_WORK REQUIRED_.
Copy the listing that follows, line for line, without a single difference.

BEGIN GIVEN RECORDS

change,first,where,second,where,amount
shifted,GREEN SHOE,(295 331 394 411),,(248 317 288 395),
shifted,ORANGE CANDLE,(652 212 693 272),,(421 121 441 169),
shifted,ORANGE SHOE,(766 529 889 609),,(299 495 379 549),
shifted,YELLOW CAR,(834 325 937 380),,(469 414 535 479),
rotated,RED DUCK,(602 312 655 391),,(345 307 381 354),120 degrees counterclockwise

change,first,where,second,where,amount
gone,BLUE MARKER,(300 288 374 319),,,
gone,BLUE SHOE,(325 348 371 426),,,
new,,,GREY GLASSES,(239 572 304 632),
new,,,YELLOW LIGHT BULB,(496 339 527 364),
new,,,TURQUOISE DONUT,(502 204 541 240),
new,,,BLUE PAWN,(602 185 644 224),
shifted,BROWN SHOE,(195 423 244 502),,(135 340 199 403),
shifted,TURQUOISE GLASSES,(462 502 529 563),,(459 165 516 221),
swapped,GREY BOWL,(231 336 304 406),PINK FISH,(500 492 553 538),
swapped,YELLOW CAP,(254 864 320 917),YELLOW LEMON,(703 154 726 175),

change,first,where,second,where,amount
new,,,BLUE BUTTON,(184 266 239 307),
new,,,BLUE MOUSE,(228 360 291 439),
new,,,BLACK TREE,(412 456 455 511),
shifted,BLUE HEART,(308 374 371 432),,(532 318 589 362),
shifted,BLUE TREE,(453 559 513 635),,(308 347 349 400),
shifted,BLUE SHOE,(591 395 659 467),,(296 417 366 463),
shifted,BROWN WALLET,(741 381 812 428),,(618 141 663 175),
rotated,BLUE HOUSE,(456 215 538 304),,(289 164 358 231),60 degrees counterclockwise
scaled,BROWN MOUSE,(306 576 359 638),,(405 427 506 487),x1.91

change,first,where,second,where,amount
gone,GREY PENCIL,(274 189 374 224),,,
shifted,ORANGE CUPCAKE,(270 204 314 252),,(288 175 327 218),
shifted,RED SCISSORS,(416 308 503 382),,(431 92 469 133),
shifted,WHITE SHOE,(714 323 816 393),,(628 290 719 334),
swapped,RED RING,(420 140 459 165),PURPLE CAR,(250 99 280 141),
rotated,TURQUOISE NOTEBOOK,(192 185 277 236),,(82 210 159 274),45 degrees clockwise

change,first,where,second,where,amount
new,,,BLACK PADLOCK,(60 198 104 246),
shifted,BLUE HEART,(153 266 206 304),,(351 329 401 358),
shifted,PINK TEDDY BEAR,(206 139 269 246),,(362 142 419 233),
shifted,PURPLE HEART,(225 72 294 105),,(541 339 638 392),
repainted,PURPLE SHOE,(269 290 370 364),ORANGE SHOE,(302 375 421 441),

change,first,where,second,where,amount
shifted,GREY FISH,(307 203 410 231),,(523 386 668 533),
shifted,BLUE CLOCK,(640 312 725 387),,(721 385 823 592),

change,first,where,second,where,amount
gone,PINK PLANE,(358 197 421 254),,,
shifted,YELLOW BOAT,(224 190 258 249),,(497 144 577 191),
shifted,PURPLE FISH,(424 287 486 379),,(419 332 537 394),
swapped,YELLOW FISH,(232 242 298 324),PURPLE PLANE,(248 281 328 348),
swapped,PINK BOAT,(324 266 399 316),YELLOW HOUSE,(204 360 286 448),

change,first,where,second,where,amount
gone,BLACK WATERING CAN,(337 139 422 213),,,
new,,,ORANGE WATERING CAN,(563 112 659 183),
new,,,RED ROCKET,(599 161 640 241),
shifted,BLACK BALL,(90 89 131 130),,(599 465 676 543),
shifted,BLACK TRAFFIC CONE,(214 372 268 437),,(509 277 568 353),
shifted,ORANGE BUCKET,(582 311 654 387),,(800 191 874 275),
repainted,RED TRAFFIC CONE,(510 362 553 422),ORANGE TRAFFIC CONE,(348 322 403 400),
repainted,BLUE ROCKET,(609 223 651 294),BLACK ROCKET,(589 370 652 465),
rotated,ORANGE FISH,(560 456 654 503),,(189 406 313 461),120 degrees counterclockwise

END GIVEN RECORDS

_EXPECTED ANSWER_.
change,first,where,second,where,amount
shifted,GREEN SHOE,(295 331 394 411),,(248 317 288 395),
shifted,ORANGE CANDLE,(652 212 693 272),,(421 121 441 169),
shifted,ORANGE SHOE,(766 529 889 609),,(299 495 379 549),
shifted,YELLOW CAR,(834 325 937 380),,(469 414 535 479),
rotated,RED DUCK,(602 312 655 391),,(345 307 381 354),120 degrees counterclockwise

change,first,where,second,where,amount
gone,BLUE MARKER,(300 288 374 319),,,
gone,BLUE SHOE,(325 348 371 426),,,
new,,,GREY GLASSES,(239 572 304 632),
new,,,YELLOW LIGHT BULB,(496 339 527 364),
new,,,TURQUOISE DONUT,(502 204 541 240),
new,,,BLUE PAWN,(602 185 644 224),
shifted,BROWN SHOE,(195 423 244 502),,(135 340 199 403),
shifted,TURQUOISE GLASSES,(462 502 529 563),,(459 165 516 221),
swapped,GREY BOWL,(231 336 304 406),PINK FISH,(500 492 553 538),
swapped,YELLOW CAP,(254 864 320 917),YELLOW LEMON,(703 154 726 175),

change,first,where,second,where,amount
new,,,BLUE BUTTON,(184 266 239 307),
new,,,BLUE MOUSE,(228 360 291 439),
new,,,BLACK TREE,(412 456 455 511),
shifted,BLUE HEART,(308 374 371 432),,(532 318 589 362),
shifted,BLUE TREE,(453 559 513 635),,(308 347 349 400),
shifted,BLUE SHOE,(591 395 659 467),,(296 417 366 463),
shifted,BROWN WALLET,(741 381 812 428),,(618 141 663 175),
rotated,BLUE HOUSE,(456 215 538 304),,(289 164 358 231),60 degrees counterclockwise
scaled,BROWN MOUSE,(306 576 359 638),,(405 427 506 487),x1.91

change,first,where,second,where,amount
gone,GREY PENCIL,(274 189 374 224),,,
shifted,ORANGE CUPCAKE,(270 204 314 252),,(288 175 327 218),
shifted,RED SCISSORS,(416 308 503 382),,(431 92 469 133),
shifted,WHITE SHOE,(714 323 816 393),,(628 290 719 334),
swapped,RED RING,(420 140 459 165),PURPLE CAR,(250 99 280 141),
rotated,TURQUOISE NOTEBOOK,(192 185 277 236),,(82 210 159 274),45 degrees clockwise

change,first,where,second,where,amount
new,,,BLACK PADLOCK,(60 198 104 246),
shifted,BLUE HEART,(153 266 206 304),,(351 329 401 358),
shifted,PINK TEDDY BEAR,(206 139 269 246),,(362 142 419 233),
shifted,PURPLE HEART,(225 72 294 105),,(541 339 638 392),
repainted,PURPLE SHOE,(269 290 370 364),ORANGE SHOE,(302 375 421 441),

change,first,where,second,where,amount
shifted,GREY FISH,(307 203 410 231),,(523 386 668 533),
shifted,BLUE CLOCK,(640 312 725 387),,(721 385 823 592),

change,first,where,second,where,amount
gone,PINK PLANE,(358 197 421 254),,,
shifted,YELLOW BOAT,(224 190 258 249),,(497 144 577 191),
shifted,PURPLE FISH,(424 287 486 379),,(419 332 537 394),
swapped,YELLOW FISH,(232 242 298 324),PURPLE PLANE,(248 281 328 348),
swapped,PINK BOAT,(324 266 399 316),YELLOW HOUSE,(204 360 286 448),

change,first,where,second,where,amount
gone,BLACK WATERING CAN,(337 139 422 213),,,
new,,,ORANGE WATERING CAN,(563 112 659 183),
new,,,RED ROCKET,(599 161 640 241),
shifted,BLACK BALL,(90 89 131 130),,(599 465 676 543),
shifted,BLACK TRAFFIC CONE,(214 372 268 437),,(509 277 568 353),
shifted,ORANGE BUCKET,(582 311 654 387),,(800 191 874 275),
repainted,RED TRAFFIC CONE,(510 362 553 422),ORANGE TRAFFIC CONE,(348 322 403 400),
repainted,BLUE ROCKET,(609 223 651 294),BLACK ROCKET,(589 370 652 465),
rotated,ORANGE FISH,(560 456 654 503),,(189 406 313 461),120 degrees counterclockwise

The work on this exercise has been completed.